▶ YOUR INSTRUCTIONS
Where a line of the material contains the string "empiler", copy that line.

▶ SOURCE MATERIAL
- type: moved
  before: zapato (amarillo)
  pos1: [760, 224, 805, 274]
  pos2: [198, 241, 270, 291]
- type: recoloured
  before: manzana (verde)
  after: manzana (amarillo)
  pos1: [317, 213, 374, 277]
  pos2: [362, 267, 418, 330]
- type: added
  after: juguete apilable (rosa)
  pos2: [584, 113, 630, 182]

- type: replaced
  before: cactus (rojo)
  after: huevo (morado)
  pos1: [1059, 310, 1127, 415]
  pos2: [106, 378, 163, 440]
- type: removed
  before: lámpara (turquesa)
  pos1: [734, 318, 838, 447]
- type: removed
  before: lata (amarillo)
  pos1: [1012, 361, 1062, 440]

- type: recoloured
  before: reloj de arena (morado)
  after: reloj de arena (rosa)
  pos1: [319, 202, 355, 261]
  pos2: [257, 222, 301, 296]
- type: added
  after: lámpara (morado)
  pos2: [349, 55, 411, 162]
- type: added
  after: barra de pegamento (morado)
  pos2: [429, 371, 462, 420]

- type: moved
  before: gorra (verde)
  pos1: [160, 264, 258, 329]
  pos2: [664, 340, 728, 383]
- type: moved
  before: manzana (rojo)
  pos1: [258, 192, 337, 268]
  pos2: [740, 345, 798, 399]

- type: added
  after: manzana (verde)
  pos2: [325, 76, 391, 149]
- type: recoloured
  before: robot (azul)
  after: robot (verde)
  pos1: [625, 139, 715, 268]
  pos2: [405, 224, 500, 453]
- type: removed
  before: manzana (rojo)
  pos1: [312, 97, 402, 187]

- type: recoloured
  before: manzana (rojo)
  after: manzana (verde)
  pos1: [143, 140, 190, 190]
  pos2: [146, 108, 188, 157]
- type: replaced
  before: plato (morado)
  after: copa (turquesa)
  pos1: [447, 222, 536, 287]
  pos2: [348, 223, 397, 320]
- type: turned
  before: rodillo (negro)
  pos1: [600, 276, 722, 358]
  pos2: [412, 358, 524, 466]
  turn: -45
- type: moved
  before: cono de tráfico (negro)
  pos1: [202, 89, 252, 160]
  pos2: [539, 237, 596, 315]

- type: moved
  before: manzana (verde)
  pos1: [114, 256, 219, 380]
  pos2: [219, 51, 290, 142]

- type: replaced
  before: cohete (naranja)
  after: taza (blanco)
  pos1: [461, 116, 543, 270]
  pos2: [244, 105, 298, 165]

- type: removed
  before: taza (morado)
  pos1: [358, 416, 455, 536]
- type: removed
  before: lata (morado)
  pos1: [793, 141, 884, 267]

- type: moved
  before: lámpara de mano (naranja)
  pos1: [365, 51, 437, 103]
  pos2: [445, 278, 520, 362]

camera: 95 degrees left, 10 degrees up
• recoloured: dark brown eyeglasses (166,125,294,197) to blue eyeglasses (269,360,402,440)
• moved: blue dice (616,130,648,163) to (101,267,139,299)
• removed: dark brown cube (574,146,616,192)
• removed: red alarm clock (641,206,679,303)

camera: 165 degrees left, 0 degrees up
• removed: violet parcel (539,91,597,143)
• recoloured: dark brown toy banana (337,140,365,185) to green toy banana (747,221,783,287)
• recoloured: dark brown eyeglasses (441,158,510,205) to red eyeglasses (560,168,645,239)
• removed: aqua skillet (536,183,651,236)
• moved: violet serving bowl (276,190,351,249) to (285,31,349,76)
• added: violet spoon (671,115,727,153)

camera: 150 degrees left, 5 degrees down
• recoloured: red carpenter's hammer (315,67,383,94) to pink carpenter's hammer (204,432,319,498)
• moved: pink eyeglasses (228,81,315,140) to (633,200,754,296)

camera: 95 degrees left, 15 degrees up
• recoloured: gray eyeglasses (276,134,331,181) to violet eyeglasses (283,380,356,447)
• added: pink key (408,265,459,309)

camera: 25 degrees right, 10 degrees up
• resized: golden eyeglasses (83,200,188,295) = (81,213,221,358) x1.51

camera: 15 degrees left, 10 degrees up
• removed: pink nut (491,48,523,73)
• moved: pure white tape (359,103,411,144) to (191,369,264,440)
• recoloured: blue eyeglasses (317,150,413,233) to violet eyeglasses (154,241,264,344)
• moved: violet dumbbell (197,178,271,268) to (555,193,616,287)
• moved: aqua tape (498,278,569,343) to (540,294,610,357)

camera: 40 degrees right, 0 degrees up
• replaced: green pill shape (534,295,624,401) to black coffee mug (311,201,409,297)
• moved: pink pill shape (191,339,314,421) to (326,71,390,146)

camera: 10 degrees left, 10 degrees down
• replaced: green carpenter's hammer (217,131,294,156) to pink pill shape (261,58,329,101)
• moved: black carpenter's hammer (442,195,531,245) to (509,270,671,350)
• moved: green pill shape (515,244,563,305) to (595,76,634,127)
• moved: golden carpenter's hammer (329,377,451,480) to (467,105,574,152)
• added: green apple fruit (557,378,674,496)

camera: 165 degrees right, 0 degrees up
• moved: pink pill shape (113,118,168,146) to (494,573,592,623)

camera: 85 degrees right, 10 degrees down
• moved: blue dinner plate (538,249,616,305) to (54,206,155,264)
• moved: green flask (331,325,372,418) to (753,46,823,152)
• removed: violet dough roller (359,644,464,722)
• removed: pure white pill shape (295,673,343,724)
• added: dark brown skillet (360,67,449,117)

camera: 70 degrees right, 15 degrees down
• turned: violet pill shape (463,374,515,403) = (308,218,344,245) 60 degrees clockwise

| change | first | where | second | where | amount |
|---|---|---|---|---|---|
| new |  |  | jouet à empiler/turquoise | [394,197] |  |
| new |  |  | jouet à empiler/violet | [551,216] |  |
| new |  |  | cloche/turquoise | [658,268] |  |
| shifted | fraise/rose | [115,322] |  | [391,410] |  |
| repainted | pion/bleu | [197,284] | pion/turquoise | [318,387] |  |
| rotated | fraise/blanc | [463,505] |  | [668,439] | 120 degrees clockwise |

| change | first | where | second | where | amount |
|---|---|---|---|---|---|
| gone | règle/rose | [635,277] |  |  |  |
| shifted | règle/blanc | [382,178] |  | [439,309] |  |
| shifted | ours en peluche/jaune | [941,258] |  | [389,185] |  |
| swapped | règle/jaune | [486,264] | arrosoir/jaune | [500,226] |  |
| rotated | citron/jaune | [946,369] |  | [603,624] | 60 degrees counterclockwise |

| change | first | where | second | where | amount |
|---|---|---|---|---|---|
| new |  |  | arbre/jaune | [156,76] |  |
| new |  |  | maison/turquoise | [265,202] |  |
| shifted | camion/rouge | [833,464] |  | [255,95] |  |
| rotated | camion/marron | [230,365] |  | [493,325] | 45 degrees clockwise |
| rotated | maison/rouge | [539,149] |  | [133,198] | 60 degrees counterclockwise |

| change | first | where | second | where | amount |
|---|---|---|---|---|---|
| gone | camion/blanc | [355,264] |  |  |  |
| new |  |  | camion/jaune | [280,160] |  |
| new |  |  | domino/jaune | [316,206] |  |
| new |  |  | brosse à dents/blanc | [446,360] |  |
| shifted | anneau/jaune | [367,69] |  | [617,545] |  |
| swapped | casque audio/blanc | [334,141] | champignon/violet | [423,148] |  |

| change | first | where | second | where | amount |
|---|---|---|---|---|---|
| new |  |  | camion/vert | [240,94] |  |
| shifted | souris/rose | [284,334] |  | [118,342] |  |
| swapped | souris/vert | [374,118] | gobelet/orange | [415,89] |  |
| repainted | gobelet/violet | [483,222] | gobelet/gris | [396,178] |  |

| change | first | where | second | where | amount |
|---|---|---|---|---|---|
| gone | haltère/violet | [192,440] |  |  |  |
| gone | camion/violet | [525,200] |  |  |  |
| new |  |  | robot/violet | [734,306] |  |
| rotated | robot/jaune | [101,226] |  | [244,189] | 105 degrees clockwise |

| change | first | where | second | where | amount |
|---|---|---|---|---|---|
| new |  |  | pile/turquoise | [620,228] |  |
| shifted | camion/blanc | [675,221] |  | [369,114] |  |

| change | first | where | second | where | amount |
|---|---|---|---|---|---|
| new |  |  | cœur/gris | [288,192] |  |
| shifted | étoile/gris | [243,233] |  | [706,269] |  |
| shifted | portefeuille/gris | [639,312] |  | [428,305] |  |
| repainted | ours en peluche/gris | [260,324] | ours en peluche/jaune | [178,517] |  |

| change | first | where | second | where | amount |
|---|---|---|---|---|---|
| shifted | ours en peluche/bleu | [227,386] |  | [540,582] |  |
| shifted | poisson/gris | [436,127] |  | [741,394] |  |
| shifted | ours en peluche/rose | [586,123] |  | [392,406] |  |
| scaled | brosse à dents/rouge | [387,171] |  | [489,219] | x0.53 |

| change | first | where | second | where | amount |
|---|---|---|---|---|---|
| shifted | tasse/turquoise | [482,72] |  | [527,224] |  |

▶ RESULT OF THIS TASK
| new |  |  | jouet à empiler/turquoise | [394,197] |  |
| new |  |  | jouet à empiler/violet | [551,216] |  |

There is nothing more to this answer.